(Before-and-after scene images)
____
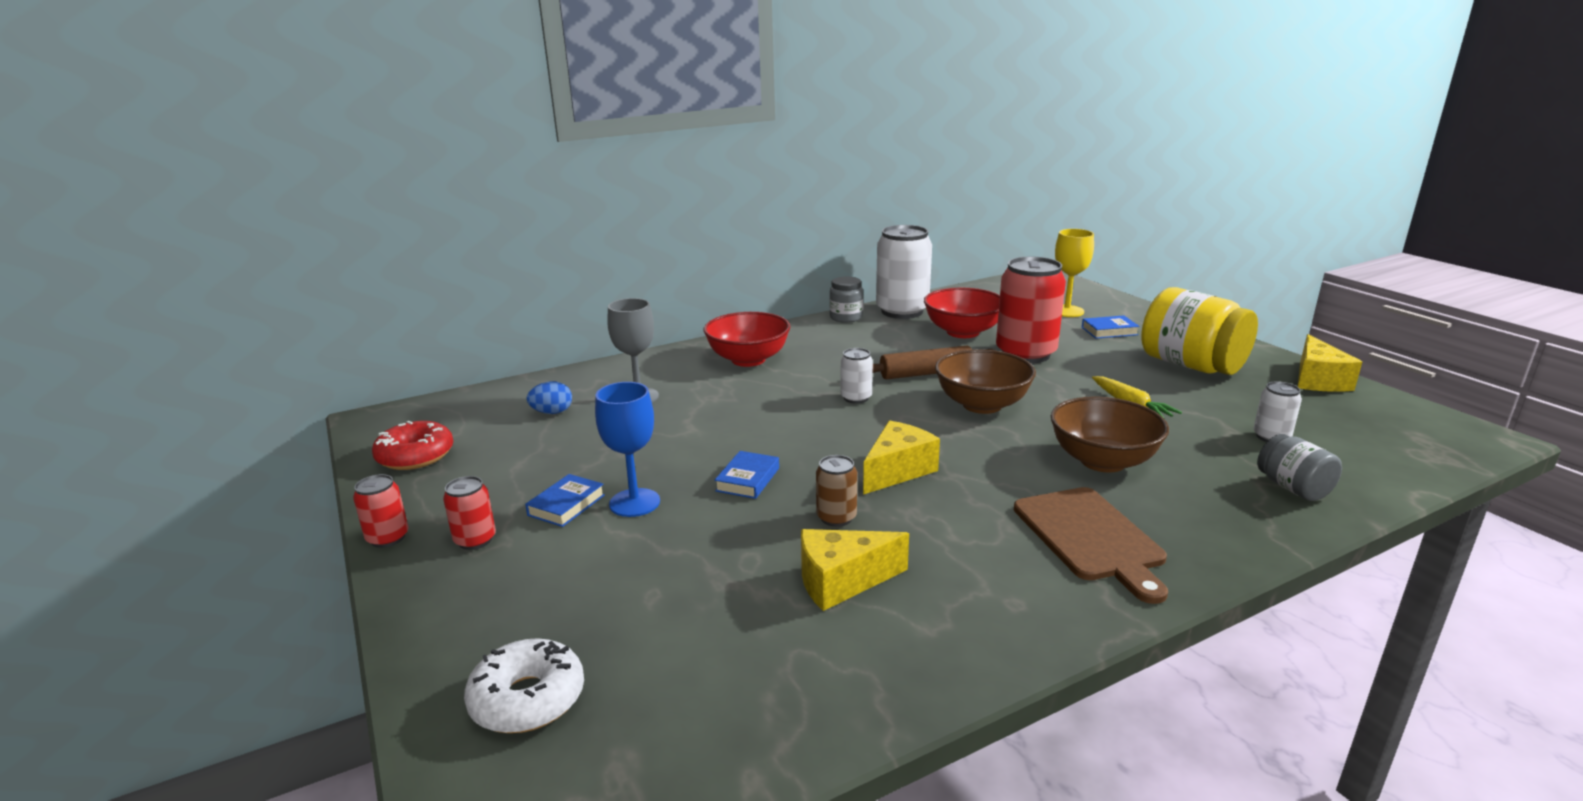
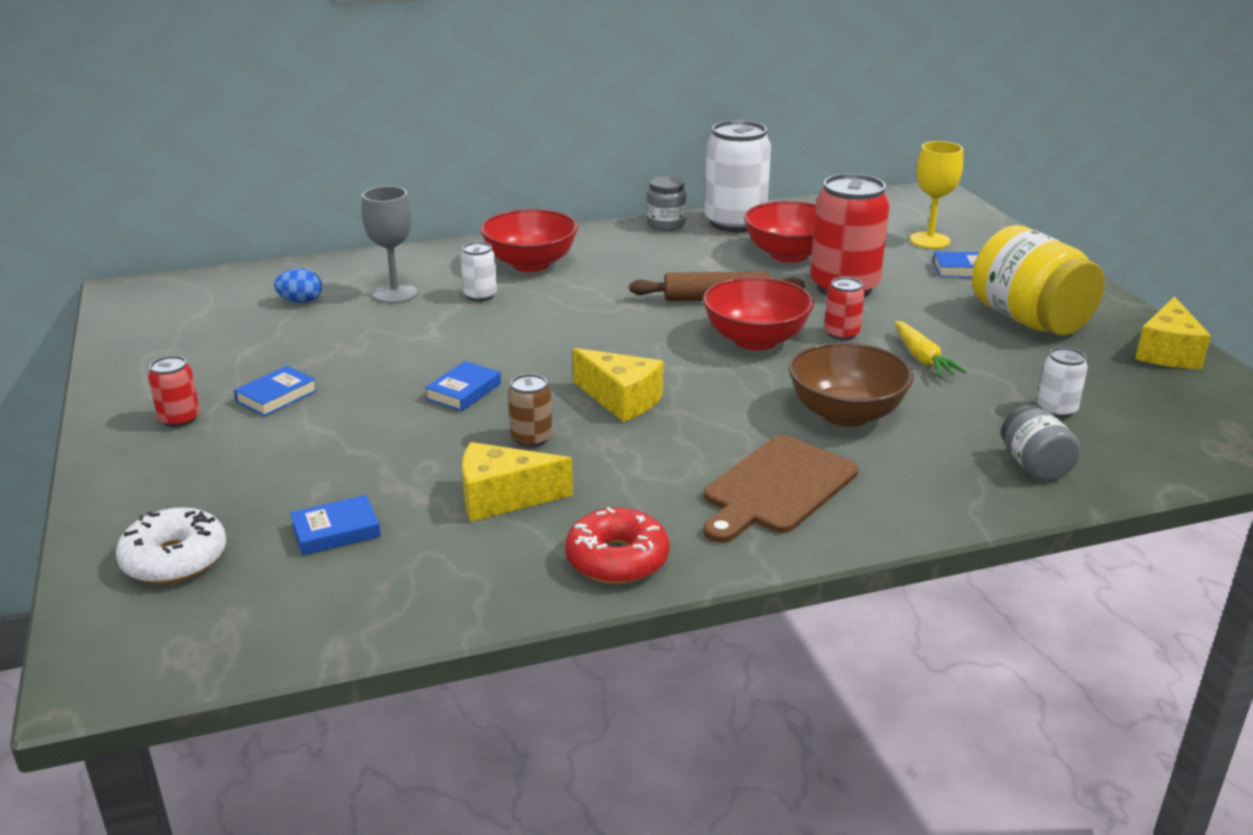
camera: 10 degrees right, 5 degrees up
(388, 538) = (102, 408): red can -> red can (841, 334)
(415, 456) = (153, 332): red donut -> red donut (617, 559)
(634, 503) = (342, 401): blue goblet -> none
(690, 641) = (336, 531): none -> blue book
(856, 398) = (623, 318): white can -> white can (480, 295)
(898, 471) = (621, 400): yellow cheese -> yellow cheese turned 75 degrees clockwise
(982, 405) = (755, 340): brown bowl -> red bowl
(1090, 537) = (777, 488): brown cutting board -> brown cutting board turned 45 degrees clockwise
____
> Prompt:
Would you transcribe all of the data exactly, apart from its pictures?

> Result of the exercise:
camera: 10 degrees right, 5 degrees up
(388, 538) = (102, 408): red can -> red can (841, 334)
(415, 456) = (153, 332): red donut -> red donut (617, 559)
(634, 503) = (342, 401): blue goblet -> none
(690, 641) = (336, 531): none -> blue book
(856, 398) = (623, 318): white can -> white can (480, 295)
(898, 471) = (621, 400): yellow cheese -> yellow cheese turned 75 degrees clockwise
(982, 405) = (755, 340): brown bowl -> red bowl
(1090, 537) = (777, 488): brown cutting board -> brown cutting board turned 45 degrees clockwise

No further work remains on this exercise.